#### LISTED RECORDS ####

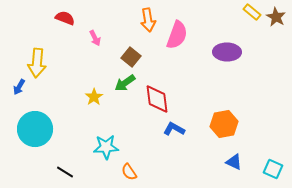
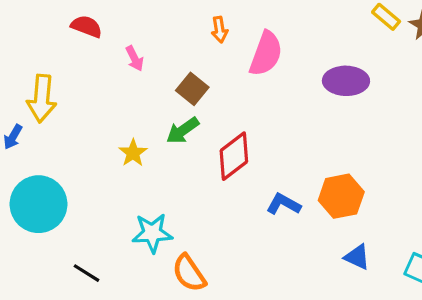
orange arrow: (148, 20) -> (219, 30), size x0.7
red diamond: (157, 99) -> (234, 156), turned 60
blue L-shape: (174, 129) -> (284, 204), moved
orange semicircle: (129, 172) -> (189, 273), size x1.4

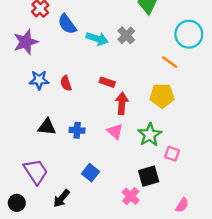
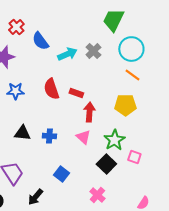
cyan circle: (189, 34) -> (131, 49), moved
cyan arrow: (97, 39) -> (67, 54), turned -42
red semicircle: (66, 83) -> (51, 89), moved, size x1.5
black square: (149, 176) -> (106, 164), moved, turned -30

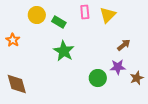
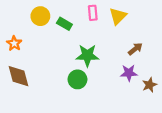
green star: (64, 51) -> (87, 55), moved, turned -30
green circle: (98, 78) -> (77, 79), moved
brown diamond: (17, 84) -> (19, 76), moved

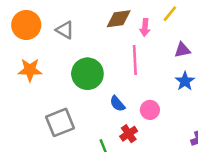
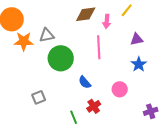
gray triangle: (65, 30) -> (47, 35), moved, turned -42
orange star: (30, 70) -> (24, 41), moved
pink circle: (150, 110) -> (120, 89), moved
gray square: (60, 122) -> (39, 97), size x0.6

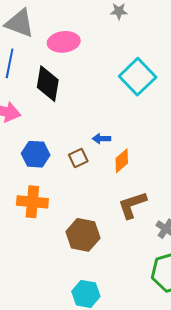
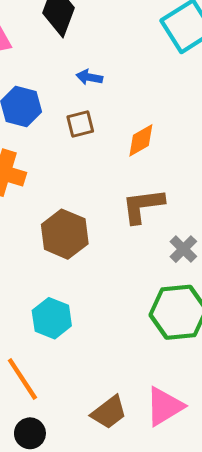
blue arrow: (101, 139) -> (89, 77), moved

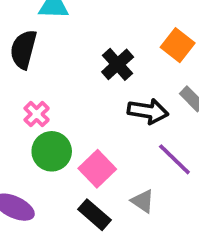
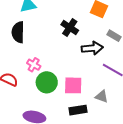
pink square: (97, 169) -> (73, 85), turned -30
black rectangle: (95, 215) -> (78, 110), turned -36

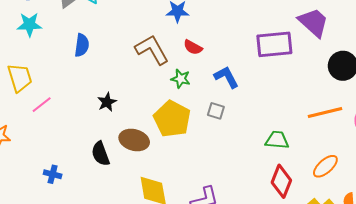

####

TASK OBJECTIVE: Would you reproduce the lines from the one with "pink square: (97, 169)" through the final line of the data above, exactly and only those, without any pictures?

RESPONSE:
pink square: (97, 169) -> (73, 85), turned -30
black rectangle: (95, 215) -> (78, 110), turned -36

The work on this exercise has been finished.